(Bir veri kümesinden kayıtlar)
##########
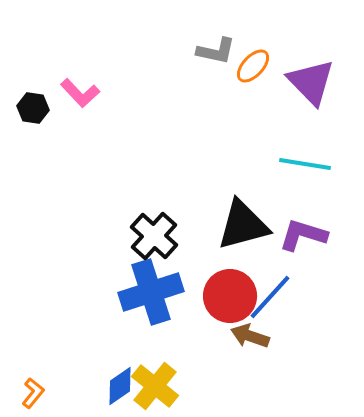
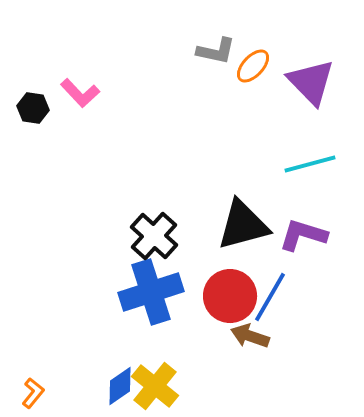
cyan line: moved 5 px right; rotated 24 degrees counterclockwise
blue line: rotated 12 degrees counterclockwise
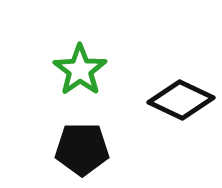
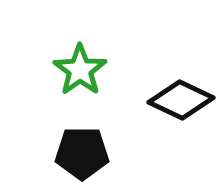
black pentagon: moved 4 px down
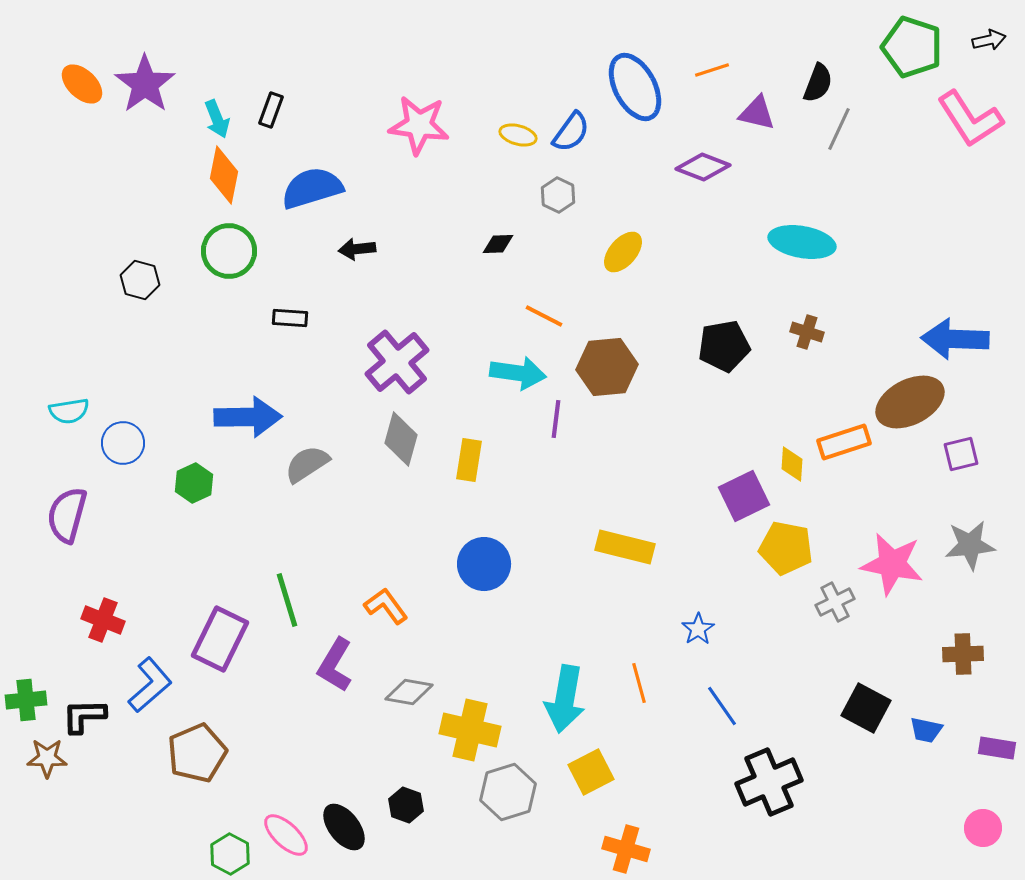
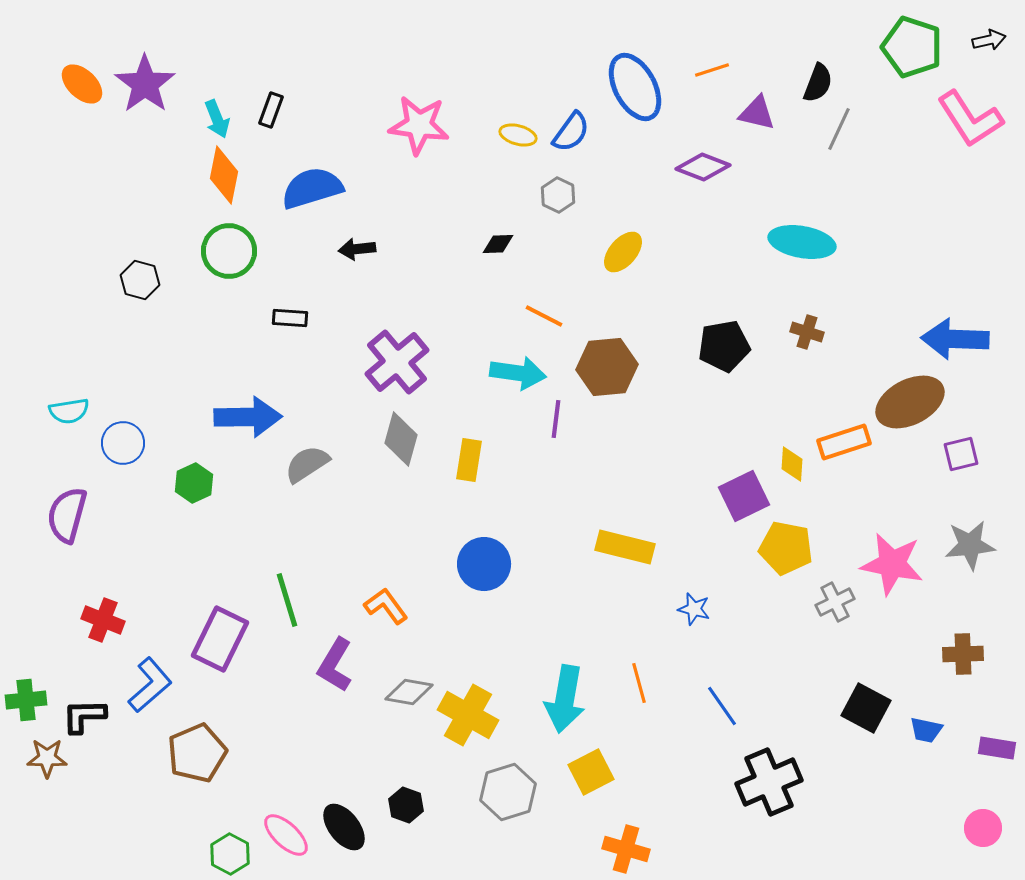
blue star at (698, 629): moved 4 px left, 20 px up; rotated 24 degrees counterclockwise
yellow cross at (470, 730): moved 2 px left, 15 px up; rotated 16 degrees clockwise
##########
◆ Görev Tanımı ◆
Yukarıdaki verinin bütün satırlarını hiçbir değişiklik yapmadan yazın. Resimleri cevaba almayın.

◆ Alıştırma Yanıtı ◆
cyan line: moved 5 px right; rotated 24 degrees counterclockwise
blue line: rotated 12 degrees counterclockwise
black pentagon: moved 4 px down
blue star at (698, 629): moved 4 px left, 20 px up; rotated 24 degrees counterclockwise
yellow cross at (470, 730): moved 2 px left, 15 px up; rotated 16 degrees clockwise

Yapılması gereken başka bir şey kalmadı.